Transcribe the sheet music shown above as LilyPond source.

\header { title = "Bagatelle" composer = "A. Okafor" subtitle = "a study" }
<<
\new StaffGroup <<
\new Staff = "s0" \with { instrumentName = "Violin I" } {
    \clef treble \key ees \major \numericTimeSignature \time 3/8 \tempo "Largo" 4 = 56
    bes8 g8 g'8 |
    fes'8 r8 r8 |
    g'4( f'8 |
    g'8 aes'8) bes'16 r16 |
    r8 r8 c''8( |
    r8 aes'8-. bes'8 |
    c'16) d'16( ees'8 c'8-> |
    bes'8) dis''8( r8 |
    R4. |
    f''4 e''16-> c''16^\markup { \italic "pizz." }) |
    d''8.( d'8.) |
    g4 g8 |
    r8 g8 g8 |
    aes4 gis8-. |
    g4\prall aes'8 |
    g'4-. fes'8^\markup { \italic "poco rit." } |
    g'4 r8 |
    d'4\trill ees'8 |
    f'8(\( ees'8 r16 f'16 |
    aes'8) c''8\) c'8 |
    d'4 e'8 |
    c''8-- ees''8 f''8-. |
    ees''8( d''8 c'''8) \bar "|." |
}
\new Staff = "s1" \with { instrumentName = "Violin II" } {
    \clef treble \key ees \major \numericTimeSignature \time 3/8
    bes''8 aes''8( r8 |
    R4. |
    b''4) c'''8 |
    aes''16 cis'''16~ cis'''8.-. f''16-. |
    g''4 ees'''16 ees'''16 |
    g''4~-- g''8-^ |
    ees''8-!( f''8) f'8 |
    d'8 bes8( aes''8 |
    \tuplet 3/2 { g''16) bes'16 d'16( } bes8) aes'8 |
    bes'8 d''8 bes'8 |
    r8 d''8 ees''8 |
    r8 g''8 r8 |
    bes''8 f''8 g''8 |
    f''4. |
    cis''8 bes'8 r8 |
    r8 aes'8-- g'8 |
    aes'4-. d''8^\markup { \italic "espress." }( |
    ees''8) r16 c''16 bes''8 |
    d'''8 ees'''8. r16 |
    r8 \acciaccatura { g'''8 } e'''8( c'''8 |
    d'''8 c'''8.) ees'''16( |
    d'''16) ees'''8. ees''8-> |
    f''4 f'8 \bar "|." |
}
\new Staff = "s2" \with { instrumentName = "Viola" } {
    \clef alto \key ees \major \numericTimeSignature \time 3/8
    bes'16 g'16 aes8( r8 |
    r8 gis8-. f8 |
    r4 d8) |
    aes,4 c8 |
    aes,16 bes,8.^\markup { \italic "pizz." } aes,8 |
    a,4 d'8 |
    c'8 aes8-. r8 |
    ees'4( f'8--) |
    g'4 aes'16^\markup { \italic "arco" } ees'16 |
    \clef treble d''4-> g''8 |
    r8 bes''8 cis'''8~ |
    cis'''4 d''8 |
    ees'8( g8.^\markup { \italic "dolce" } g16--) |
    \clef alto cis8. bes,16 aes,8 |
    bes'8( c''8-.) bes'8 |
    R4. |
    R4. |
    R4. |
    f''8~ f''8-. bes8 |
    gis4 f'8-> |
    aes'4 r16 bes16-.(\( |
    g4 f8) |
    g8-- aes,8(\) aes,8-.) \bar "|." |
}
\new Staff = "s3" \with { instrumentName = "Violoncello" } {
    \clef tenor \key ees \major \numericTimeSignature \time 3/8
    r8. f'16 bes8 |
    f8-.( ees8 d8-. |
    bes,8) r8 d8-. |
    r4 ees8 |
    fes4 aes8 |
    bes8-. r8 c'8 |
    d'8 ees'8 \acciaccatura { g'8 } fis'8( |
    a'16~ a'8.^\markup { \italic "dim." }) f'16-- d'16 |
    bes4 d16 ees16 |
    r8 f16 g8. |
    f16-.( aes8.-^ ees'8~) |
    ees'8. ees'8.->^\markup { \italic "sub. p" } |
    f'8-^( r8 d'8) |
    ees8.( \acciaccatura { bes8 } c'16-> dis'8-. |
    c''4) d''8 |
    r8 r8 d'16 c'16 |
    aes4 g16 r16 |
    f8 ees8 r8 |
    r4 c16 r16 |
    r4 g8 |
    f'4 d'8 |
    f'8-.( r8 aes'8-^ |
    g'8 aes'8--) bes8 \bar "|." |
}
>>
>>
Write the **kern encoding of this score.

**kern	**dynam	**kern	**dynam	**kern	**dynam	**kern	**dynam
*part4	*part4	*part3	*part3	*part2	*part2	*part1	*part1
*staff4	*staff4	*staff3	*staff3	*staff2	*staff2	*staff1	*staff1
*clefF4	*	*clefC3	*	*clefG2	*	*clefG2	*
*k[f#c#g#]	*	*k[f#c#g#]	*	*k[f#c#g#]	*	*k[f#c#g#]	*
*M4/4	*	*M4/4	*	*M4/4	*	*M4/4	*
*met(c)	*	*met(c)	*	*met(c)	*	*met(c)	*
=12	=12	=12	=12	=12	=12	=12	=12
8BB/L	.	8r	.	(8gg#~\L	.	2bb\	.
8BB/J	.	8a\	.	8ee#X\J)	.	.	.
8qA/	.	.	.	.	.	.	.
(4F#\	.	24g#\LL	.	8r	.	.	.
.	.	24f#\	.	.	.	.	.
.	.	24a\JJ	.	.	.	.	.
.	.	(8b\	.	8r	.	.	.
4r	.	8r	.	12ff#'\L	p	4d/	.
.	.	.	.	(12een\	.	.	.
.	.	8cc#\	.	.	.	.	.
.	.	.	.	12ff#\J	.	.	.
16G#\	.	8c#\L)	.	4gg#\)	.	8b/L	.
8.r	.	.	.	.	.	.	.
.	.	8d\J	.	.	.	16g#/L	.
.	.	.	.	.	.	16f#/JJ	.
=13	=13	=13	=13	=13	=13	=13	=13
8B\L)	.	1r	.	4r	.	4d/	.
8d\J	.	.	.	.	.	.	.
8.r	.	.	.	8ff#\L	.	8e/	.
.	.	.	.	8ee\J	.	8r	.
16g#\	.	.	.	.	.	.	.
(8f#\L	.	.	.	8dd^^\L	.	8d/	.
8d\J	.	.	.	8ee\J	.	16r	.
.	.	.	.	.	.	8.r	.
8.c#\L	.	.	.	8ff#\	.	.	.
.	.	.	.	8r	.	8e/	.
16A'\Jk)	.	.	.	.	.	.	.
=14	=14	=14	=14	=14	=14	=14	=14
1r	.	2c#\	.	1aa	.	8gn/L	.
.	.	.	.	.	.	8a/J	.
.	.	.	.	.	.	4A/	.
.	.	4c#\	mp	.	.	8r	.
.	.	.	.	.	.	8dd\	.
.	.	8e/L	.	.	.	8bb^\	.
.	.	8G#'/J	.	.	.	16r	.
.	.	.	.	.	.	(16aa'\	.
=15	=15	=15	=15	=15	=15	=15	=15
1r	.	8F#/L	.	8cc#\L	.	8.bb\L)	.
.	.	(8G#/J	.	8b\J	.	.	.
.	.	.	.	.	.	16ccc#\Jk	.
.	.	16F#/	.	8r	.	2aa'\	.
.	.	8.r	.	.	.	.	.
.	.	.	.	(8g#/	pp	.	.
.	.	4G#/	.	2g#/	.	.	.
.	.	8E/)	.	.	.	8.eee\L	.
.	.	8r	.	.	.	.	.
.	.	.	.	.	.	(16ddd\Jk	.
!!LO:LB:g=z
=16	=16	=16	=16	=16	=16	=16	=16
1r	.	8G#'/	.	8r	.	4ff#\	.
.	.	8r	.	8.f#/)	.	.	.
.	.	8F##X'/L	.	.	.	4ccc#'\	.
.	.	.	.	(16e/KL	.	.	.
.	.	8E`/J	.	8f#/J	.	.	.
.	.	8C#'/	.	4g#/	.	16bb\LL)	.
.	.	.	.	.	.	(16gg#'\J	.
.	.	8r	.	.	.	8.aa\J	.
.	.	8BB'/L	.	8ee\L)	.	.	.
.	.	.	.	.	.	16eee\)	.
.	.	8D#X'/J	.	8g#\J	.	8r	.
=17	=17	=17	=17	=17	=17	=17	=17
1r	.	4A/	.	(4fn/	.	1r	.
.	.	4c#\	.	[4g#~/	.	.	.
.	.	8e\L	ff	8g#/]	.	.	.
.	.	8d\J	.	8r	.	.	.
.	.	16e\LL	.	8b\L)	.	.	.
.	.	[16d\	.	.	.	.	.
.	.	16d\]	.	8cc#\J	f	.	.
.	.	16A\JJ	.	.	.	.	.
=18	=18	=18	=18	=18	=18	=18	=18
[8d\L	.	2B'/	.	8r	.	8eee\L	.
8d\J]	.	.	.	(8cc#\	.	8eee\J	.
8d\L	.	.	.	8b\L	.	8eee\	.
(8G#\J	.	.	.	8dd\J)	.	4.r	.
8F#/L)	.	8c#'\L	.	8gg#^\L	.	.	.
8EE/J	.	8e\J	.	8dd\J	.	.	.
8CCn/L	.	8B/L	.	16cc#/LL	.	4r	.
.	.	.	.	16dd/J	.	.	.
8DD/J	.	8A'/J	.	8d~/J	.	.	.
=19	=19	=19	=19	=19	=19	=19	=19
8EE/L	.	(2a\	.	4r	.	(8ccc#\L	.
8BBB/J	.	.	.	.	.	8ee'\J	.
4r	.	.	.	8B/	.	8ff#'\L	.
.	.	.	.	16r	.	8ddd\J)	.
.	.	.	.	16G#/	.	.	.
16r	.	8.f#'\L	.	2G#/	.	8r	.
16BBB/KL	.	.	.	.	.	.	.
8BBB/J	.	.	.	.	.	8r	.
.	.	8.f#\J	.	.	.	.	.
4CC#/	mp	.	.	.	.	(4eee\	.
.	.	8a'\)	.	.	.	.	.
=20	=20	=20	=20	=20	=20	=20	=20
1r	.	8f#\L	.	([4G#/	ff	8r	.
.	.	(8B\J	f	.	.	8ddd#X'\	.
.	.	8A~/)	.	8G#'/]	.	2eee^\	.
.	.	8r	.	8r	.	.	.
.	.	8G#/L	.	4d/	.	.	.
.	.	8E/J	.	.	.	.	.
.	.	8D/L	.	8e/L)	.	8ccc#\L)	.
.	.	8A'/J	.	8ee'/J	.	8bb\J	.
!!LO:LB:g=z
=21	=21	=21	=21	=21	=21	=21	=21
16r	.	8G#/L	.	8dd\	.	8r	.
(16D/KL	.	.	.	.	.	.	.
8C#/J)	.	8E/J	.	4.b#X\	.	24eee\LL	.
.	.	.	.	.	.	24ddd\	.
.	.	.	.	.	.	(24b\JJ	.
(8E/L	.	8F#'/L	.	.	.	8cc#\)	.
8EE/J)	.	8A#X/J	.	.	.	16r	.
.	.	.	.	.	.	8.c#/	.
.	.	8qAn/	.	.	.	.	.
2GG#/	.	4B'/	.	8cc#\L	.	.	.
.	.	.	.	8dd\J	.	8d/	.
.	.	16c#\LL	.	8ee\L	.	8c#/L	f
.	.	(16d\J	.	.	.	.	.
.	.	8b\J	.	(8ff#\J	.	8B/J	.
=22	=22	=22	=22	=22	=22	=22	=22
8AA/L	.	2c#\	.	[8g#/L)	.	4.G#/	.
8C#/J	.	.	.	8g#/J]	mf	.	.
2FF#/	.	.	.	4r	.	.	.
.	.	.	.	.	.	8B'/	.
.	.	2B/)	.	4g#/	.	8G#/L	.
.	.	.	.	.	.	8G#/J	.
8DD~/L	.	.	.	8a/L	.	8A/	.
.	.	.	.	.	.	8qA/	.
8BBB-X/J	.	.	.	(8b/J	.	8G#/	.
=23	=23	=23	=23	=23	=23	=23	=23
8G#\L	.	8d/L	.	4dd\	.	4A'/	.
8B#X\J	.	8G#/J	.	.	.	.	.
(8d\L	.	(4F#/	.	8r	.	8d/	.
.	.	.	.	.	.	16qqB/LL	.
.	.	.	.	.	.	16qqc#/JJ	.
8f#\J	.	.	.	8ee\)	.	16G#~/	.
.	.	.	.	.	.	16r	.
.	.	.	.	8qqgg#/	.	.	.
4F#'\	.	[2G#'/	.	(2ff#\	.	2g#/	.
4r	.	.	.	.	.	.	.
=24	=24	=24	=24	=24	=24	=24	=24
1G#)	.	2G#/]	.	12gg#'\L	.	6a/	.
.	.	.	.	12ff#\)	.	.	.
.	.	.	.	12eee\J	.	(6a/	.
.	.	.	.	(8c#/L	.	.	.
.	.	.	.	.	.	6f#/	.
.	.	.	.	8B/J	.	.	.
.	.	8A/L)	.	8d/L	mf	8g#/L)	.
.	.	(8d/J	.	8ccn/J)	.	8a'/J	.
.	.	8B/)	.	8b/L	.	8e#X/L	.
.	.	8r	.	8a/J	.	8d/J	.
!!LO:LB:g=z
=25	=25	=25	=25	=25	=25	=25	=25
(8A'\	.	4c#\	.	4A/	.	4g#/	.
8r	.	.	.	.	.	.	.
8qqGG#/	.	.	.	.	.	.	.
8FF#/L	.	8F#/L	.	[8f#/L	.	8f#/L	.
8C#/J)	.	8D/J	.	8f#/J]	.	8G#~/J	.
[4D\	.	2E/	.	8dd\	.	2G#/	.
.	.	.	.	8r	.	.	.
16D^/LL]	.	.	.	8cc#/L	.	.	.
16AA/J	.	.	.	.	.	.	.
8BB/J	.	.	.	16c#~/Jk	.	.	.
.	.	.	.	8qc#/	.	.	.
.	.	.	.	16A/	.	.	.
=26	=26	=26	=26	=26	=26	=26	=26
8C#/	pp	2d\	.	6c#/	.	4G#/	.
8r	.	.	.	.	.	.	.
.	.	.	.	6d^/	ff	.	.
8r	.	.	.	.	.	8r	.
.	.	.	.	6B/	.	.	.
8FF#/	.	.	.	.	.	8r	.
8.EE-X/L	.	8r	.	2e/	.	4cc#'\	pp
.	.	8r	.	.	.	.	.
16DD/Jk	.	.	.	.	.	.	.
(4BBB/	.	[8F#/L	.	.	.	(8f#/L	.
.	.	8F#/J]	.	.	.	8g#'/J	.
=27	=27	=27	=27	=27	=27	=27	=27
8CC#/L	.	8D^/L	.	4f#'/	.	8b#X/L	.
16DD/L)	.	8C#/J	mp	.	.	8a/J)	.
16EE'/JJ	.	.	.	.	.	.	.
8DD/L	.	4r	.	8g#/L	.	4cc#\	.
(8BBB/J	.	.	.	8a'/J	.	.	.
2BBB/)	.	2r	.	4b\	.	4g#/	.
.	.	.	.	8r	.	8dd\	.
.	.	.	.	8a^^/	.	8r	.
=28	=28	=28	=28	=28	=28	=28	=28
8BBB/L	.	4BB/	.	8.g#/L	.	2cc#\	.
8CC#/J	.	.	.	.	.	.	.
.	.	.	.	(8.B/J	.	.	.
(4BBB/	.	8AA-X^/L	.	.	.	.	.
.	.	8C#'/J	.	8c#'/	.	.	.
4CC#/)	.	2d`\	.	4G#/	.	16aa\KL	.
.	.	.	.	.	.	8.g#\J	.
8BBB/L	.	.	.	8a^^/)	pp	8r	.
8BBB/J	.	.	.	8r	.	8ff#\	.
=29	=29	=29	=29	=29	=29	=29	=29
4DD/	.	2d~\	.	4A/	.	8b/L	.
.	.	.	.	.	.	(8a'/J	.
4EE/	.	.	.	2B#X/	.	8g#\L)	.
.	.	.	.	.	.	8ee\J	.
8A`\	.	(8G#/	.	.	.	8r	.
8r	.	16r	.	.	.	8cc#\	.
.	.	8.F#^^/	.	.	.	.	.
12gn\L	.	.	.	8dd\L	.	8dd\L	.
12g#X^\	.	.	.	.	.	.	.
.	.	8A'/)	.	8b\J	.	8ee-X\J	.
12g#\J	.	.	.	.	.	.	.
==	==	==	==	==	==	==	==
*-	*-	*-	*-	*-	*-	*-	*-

◇ ◇ ◇ ◇ ◇

• Written exercise: Please report how many lines above contain the string "alto", treating uppercase and lowercase as different, and give only the number.

• Completed task: 2